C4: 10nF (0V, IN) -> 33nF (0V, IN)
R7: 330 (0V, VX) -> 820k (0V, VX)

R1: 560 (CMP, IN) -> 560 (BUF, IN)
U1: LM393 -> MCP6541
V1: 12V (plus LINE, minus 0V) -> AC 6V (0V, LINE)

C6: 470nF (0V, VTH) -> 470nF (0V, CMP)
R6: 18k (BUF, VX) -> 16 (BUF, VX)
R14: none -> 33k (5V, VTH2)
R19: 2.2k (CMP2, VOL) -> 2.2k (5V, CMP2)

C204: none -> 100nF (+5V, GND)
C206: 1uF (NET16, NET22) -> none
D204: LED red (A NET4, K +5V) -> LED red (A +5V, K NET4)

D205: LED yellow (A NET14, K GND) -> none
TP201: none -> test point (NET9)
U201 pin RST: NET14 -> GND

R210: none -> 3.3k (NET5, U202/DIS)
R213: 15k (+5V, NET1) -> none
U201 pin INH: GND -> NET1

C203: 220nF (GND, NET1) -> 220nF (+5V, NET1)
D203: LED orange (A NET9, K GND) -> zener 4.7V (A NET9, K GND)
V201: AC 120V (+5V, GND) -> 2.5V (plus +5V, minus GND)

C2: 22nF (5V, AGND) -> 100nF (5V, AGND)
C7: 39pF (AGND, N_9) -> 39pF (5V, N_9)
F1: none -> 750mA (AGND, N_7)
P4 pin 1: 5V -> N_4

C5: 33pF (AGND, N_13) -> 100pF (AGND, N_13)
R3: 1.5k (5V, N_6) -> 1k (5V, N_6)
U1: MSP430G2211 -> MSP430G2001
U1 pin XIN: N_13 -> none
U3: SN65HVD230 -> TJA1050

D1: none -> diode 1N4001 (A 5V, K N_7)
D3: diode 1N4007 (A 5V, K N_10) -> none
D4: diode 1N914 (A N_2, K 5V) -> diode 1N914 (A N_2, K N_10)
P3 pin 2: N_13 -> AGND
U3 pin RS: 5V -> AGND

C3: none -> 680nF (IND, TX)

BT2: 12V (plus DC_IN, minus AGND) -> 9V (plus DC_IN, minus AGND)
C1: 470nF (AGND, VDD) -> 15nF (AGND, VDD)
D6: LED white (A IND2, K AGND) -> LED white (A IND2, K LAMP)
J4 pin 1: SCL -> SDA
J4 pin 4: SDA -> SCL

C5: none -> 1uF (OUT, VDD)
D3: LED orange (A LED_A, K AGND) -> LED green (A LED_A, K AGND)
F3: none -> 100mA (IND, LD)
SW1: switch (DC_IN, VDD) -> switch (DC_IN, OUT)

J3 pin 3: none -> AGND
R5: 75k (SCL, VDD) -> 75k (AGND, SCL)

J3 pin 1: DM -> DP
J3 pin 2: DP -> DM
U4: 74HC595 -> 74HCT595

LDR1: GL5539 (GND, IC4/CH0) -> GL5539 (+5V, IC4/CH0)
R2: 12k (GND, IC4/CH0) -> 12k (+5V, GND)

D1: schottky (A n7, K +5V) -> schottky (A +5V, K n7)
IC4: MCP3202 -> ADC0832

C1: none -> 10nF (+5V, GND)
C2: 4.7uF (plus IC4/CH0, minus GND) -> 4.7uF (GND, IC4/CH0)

+-------+

# EXERCISE DETAILS
Give back the entire listing above, matching every line exactly.

# EXERCISE RESULT
C4: 10nF (0V, IN) -> 33nF (0V, IN)
R7: 330 (0V, VX) -> 820k (0V, VX)

R1: 560 (CMP, IN) -> 560 (BUF, IN)
U1: LM393 -> MCP6541
V1: 12V (plus LINE, minus 0V) -> AC 6V (0V, LINE)

C6: 470nF (0V, VTH) -> 470nF (0V, CMP)
R6: 18k (BUF, VX) -> 16 (BUF, VX)
R14: none -> 33k (5V, VTH2)
R19: 2.2k (CMP2, VOL) -> 2.2k (5V, CMP2)

C204: none -> 100nF (+5V, GND)
C206: 1uF (NET16, NET22) -> none
D204: LED red (A NET4, K +5V) -> LED red (A +5V, K NET4)

D205: LED yellow (A NET14, K GND) -> none
TP201: none -> test point (NET9)
U201 pin RST: NET14 -> GND

R210: none -> 3.3k (NET5, U202/DIS)
R213: 15k (+5V, NET1) -> none
U201 pin INH: GND -> NET1

C203: 220nF (GND, NET1) -> 220nF (+5V, NET1)
D203: LED orange (A NET9, K GND) -> zener 4.7V (A NET9, K GND)
V201: AC 120V (+5V, GND) -> 2.5V (plus +5V, minus GND)

C2: 22nF (5V, AGND) -> 100nF (5V, AGND)
C7: 39pF (AGND, N_9) -> 39pF (5V, N_9)
F1: none -> 750mA (AGND, N_7)
P4 pin 1: 5V -> N_4

C5: 33pF (AGND, N_13) -> 100pF (AGND, N_13)
R3: 1.5k (5V, N_6) -> 1k (5V, N_6)
U1: MSP430G2211 -> MSP430G2001
U1 pin XIN: N_13 -> none
U3: SN65HVD230 -> TJA1050

D1: none -> diode 1N4001 (A 5V, K N_7)
D3: diode 1N4007 (A 5V, K N_10) -> none
D4: diode 1N914 (A N_2, K 5V) -> diode 1N914 (A N_2, K N_10)
P3 pin 2: N_13 -> AGND
U3 pin RS: 5V -> AGND

C3: none -> 680nF (IND, TX)

BT2: 12V (plus DC_IN, minus AGND) -> 9V (plus DC_IN, minus AGND)
C1: 470nF (AGND, VDD) -> 15nF (AGND, VDD)
D6: LED white (A IND2, K AGND) -> LED white (A IND2, K LAMP)
J4 pin 1: SCL -> SDA
J4 pin 4: SDA -> SCL

C5: none -> 1uF (OUT, VDD)
D3: LED orange (A LED_A, K AGND) -> LED green (A LED_A, K AGND)
F3: none -> 100mA (IND, LD)
SW1: switch (DC_IN, VDD) -> switch (DC_IN, OUT)

J3 pin 3: none -> AGND
R5: 75k (SCL, VDD) -> 75k (AGND, SCL)

J3 pin 1: DM -> DP
J3 pin 2: DP -> DM
U4: 74HC595 -> 74HCT595

LDR1: GL5539 (GND, IC4/CH0) -> GL5539 (+5V, IC4/CH0)
R2: 12k (GND, IC4/CH0) -> 12k (+5V, GND)

D1: schottky (A n7, K +5V) -> schottky (A +5V, K n7)
IC4: MCP3202 -> ADC0832

C1: none -> 10nF (+5V, GND)
C2: 4.7uF (plus IC4/CH0, minus GND) -> 4.7uF (GND, IC4/CH0)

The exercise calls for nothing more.